[Object correspondence data]
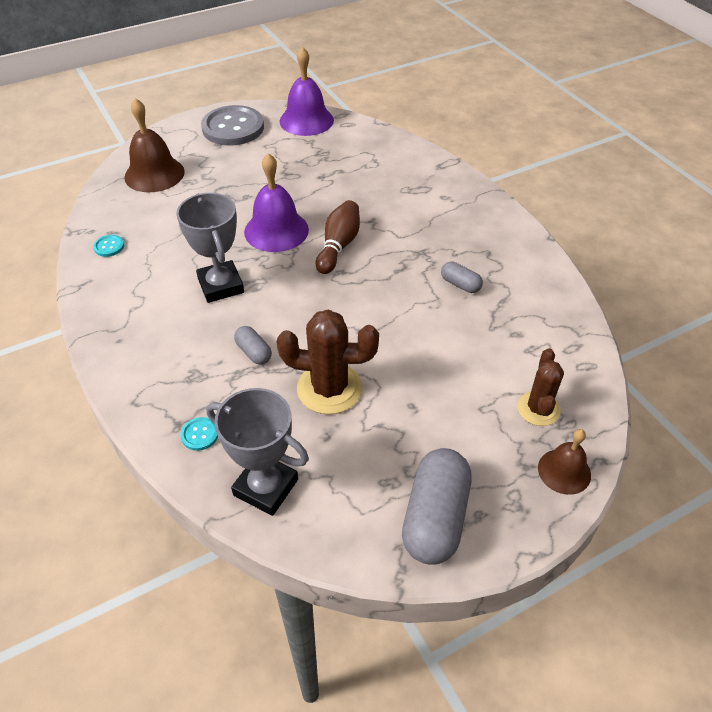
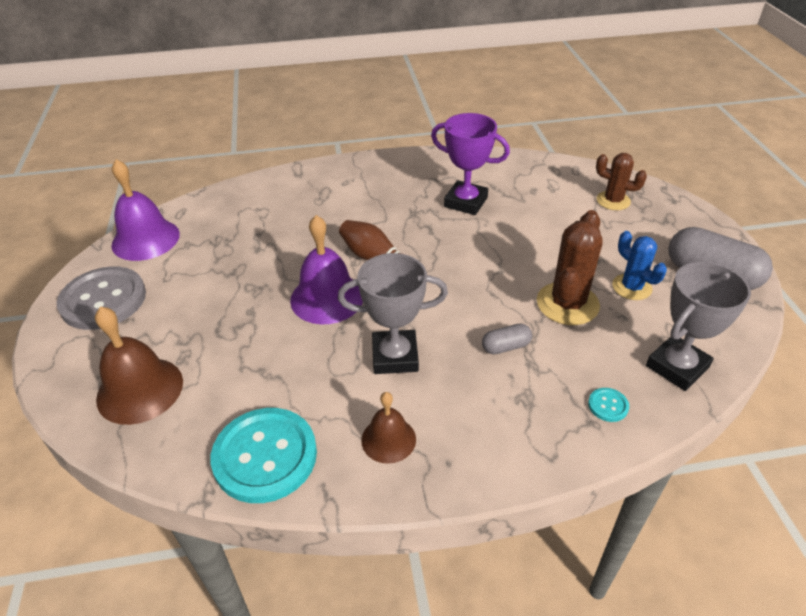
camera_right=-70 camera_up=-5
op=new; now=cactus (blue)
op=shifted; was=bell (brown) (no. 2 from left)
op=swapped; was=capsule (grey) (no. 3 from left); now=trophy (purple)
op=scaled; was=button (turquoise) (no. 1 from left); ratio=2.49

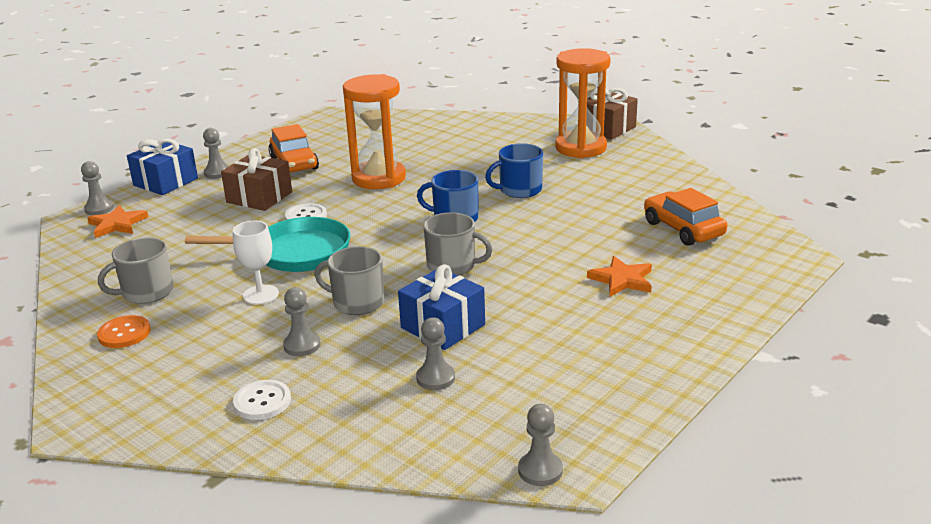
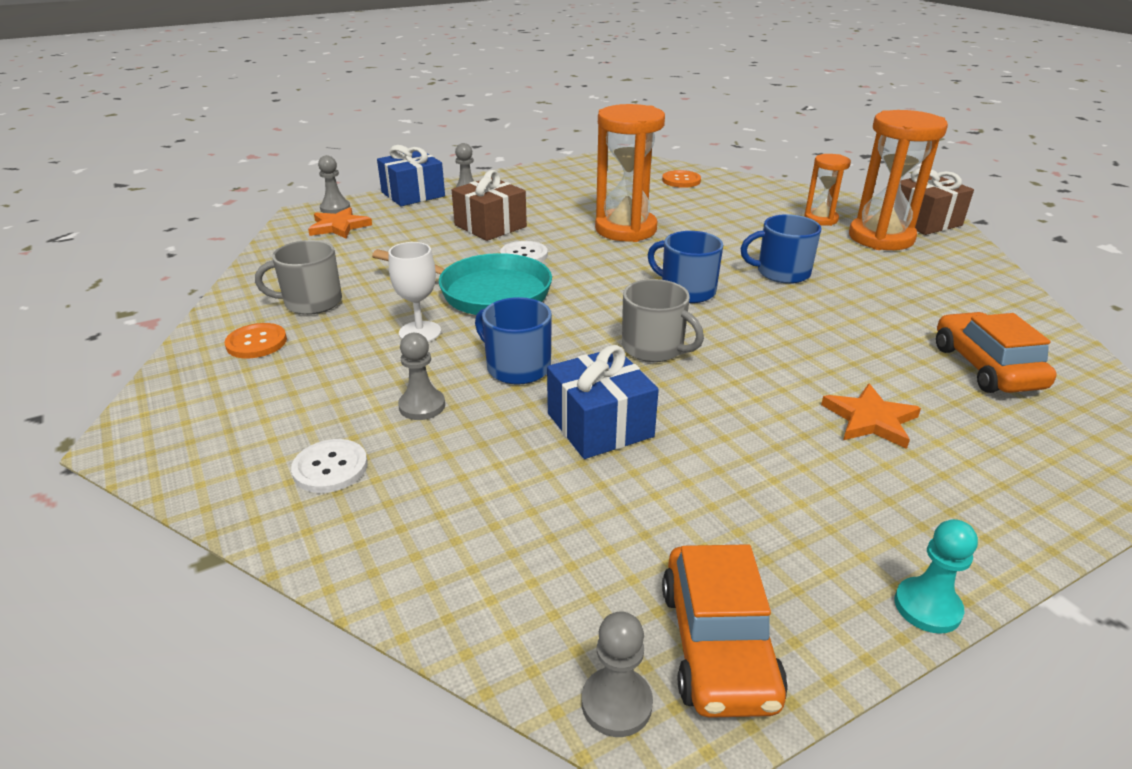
camera_right=20 camera_up=5
op=gone; was=pawn (grey) (no. 4 from left)
op=new; now=button (orange) (no. 2 from left)
op=new; now=hourglass (orange) (no. 2 from left)
op=new; now=pawn (turquoise)
op=shifted; was=car (orange) (no. 1 from left)
op=repainted; was=mug (grey) (no. 2 from left); now=mug (blue) (no. 1 from left)

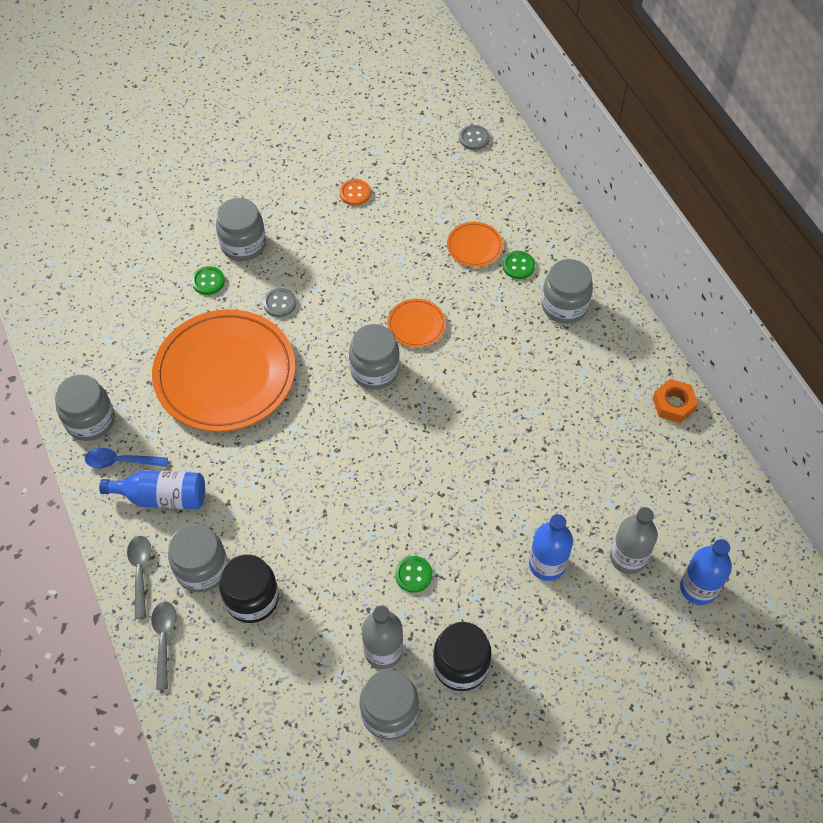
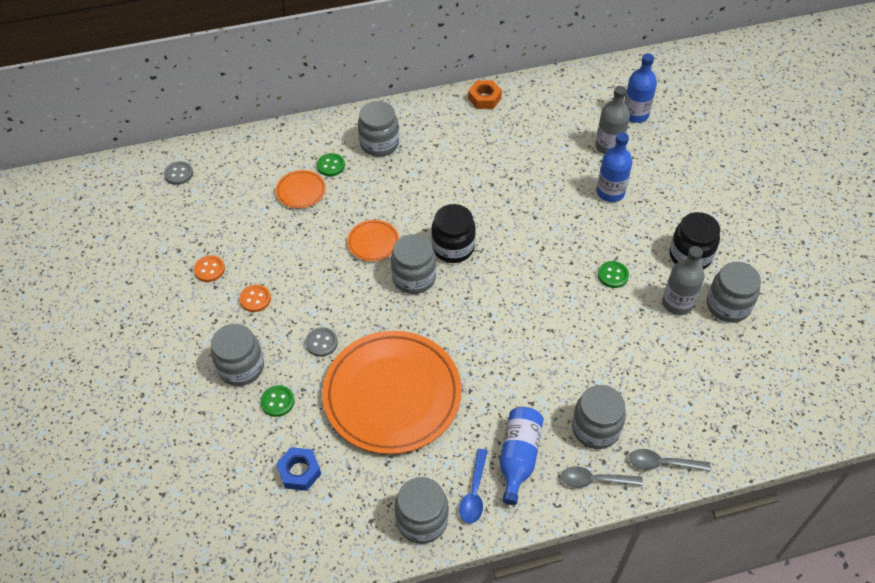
camera_right=-80 camera_up=-5
op=new; now=button (orange) (no. 2 from left)
op=new; now=nut (blue)
op=shifted; was=jar (black) (no. 1 from left)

Work request: From the first line to the last, return the records exactly and leave the pictures behind.

Reply:
camera_right=-70 camera_up=-5
op=new; now=cactus (blue)
op=shifted; was=bell (brown) (no. 2 from left)
op=swapped; was=capsule (grey) (no. 3 from left); now=trophy (purple)
op=scaled; was=button (turquoise) (no. 1 from left); ratio=2.49

camera_right=20 camera_up=5
op=gone; was=pawn (grey) (no. 4 from left)
op=new; now=button (orange) (no. 2 from left)
op=new; now=hourglass (orange) (no. 2 from left)
op=new; now=pawn (turquoise)
op=shifted; was=car (orange) (no. 1 from left)
op=repainted; was=mug (grey) (no. 2 from left); now=mug (blue) (no. 1 from left)

camera_right=-80 camera_up=-5
op=new; now=button (orange) (no. 2 from left)
op=new; now=nut (blue)
op=shifted; was=jar (black) (no. 1 from left)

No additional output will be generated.